TASK GOAL ->
Report each line of the data that includes the word "strawberry".

GIVEN INFORMATION ->

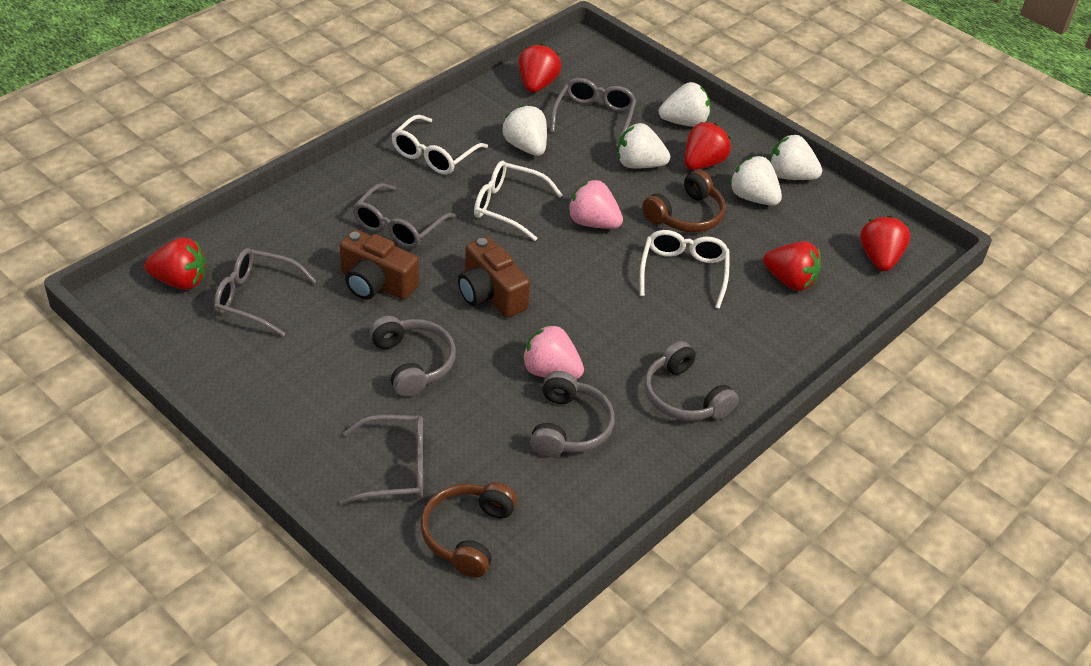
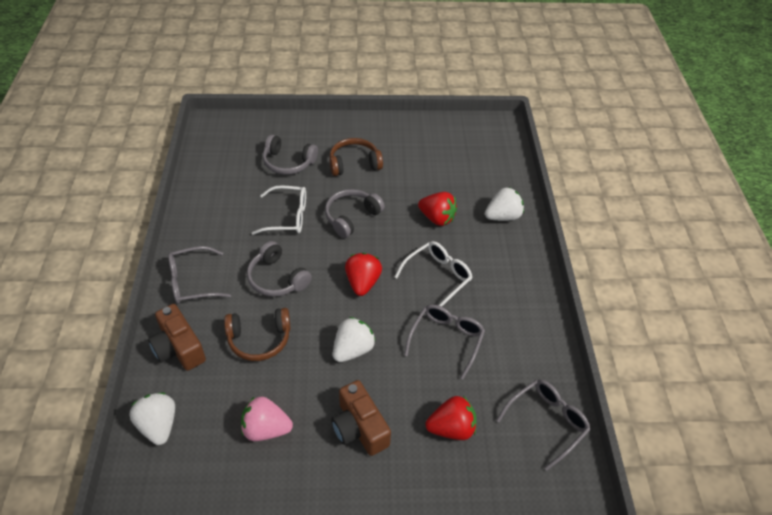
grey glasses: 4 -> 3
pink strawberry: 2 -> 1
red strawberry: 5 -> 3
white glasses: 3 -> 2
white strawberry: 5 -> 3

RESPONSE BOX ->
pink strawberry: 2 -> 1
red strawberry: 5 -> 3
white strawberry: 5 -> 3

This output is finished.